Task ▸
Restate word for word the run of lines that begins at the one containing "The black marker" and ends at the last line of the listing.

Source data ▸
——————————

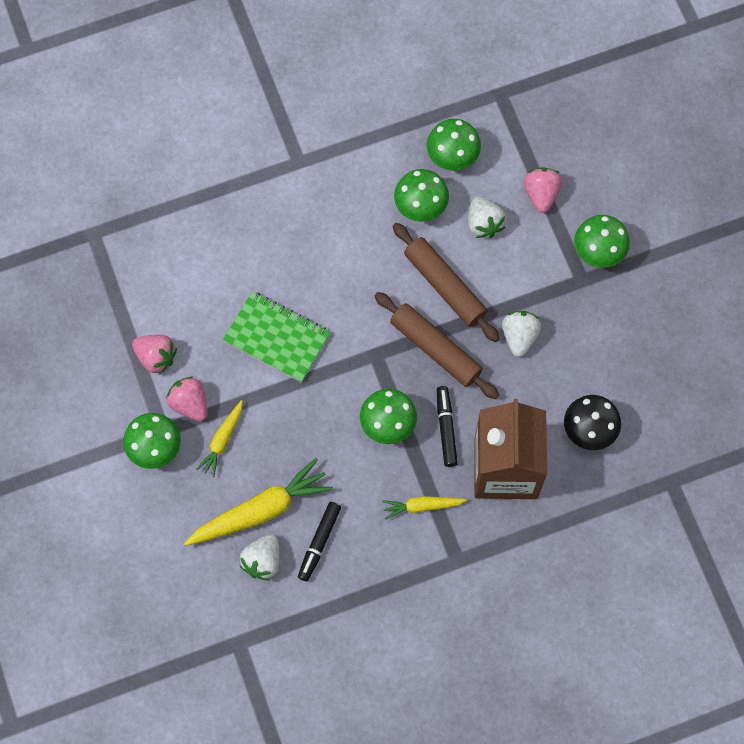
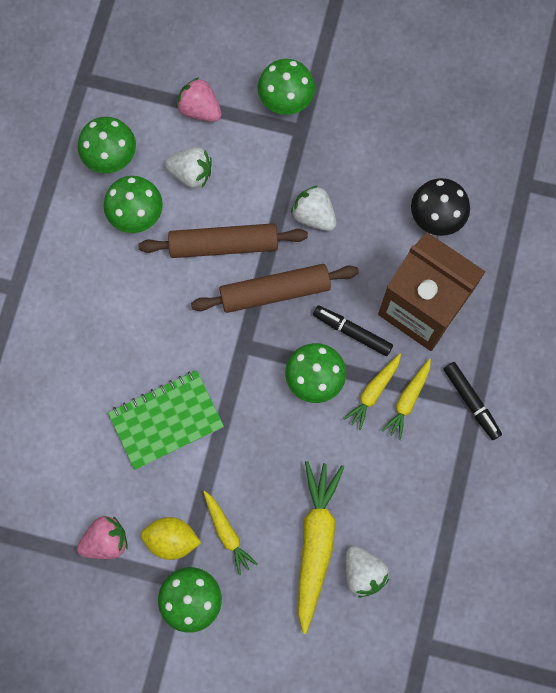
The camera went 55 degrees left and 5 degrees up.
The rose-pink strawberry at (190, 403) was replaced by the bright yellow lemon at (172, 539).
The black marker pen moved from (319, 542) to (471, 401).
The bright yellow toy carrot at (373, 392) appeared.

——————————

Response area ▸
The black marker pen moved from (319, 542) to (471, 401).
The bright yellow toy carrot at (373, 392) appeared.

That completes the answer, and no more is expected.